[[ Available data open ]]
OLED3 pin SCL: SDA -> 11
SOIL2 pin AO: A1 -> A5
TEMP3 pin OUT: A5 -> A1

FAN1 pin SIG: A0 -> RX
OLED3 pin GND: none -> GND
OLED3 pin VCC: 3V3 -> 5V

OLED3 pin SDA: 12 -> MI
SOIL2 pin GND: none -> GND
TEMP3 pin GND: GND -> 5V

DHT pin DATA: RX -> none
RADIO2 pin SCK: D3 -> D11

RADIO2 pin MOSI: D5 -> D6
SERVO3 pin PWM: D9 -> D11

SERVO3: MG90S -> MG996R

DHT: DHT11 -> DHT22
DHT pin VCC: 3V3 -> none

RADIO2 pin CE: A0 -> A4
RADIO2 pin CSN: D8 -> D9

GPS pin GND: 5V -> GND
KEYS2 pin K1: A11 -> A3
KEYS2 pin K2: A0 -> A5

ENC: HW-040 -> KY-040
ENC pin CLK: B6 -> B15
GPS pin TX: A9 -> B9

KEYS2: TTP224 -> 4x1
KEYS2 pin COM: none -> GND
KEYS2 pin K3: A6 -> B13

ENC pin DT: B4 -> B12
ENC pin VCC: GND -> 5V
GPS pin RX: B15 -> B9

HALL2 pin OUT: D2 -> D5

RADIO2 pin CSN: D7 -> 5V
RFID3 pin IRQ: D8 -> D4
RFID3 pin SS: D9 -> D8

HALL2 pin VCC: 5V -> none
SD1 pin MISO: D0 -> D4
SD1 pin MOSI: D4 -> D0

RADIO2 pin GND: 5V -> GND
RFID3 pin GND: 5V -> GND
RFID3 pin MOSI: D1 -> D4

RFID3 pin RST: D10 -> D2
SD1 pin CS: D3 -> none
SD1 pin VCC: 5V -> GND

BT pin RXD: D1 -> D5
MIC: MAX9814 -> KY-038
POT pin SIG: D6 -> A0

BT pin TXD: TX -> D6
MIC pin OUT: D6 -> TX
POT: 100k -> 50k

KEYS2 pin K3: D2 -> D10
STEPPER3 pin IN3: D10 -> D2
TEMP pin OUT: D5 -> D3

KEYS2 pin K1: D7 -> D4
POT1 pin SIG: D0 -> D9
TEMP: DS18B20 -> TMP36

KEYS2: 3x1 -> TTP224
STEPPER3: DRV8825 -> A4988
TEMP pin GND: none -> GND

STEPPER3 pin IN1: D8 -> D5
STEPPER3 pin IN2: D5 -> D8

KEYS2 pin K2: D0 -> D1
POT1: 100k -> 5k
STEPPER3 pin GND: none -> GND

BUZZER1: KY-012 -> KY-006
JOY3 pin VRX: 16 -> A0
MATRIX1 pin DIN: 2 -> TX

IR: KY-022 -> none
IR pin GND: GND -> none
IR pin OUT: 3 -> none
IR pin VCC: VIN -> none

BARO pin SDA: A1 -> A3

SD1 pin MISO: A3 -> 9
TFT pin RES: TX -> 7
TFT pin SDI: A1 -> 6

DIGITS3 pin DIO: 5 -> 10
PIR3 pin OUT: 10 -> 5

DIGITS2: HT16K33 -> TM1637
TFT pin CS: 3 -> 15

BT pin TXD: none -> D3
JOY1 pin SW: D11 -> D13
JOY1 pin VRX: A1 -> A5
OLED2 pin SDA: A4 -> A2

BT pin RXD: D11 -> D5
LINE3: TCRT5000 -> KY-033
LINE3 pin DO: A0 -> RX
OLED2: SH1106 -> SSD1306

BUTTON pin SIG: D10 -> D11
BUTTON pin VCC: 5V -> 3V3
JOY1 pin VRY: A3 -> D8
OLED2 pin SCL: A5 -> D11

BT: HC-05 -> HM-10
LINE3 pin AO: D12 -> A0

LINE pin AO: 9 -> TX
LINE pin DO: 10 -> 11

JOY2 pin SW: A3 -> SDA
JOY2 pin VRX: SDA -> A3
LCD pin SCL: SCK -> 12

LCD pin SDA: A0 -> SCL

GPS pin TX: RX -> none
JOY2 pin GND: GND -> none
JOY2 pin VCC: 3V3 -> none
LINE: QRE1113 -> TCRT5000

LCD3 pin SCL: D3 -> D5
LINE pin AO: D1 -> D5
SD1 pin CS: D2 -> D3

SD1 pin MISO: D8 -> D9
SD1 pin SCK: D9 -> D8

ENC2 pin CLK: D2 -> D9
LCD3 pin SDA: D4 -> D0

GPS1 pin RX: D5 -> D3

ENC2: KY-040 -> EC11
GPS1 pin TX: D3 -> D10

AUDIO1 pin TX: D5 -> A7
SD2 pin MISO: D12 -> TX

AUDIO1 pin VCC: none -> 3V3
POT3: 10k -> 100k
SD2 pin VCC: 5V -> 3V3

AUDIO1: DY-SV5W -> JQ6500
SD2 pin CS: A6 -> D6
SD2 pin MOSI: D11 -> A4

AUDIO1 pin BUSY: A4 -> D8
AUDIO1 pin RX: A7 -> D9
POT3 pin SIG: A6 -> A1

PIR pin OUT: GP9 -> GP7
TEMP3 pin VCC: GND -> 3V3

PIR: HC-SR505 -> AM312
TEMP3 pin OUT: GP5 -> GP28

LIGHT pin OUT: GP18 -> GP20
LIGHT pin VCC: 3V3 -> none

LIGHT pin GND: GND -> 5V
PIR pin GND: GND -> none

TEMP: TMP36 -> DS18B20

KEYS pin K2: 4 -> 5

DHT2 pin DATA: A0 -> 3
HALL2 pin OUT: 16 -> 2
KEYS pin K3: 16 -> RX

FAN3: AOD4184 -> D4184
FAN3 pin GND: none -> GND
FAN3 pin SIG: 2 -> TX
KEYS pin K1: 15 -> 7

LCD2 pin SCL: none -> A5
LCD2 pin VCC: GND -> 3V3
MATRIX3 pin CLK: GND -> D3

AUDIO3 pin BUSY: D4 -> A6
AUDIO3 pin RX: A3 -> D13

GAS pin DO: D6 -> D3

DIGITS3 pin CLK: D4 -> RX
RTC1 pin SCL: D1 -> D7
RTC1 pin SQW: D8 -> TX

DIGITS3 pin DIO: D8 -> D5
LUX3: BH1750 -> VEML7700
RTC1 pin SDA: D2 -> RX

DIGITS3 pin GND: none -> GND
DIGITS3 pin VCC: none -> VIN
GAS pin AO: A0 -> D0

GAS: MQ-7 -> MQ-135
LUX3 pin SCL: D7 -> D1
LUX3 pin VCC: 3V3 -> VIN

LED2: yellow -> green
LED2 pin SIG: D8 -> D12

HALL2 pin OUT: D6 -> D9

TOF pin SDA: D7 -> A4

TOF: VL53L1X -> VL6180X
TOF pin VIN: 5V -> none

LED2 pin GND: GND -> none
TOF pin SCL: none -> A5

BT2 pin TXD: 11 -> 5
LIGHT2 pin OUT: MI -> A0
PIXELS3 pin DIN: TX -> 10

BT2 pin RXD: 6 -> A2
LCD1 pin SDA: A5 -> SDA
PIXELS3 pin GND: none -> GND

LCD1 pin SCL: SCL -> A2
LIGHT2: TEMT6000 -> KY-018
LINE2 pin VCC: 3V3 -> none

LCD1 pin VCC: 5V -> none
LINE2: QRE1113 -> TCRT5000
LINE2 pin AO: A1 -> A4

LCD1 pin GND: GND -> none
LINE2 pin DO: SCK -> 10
[[ Available data closed ]]
Task instructions
Pick each line holding the word "MOSI" out of the data and copy it.

Output for this task
RADIO2 pin MOSI: D5 -> D6
SD1 pin MOSI: D4 -> D0
RFID3 pin MOSI: D1 -> D4
SD2 pin MOSI: D11 -> A4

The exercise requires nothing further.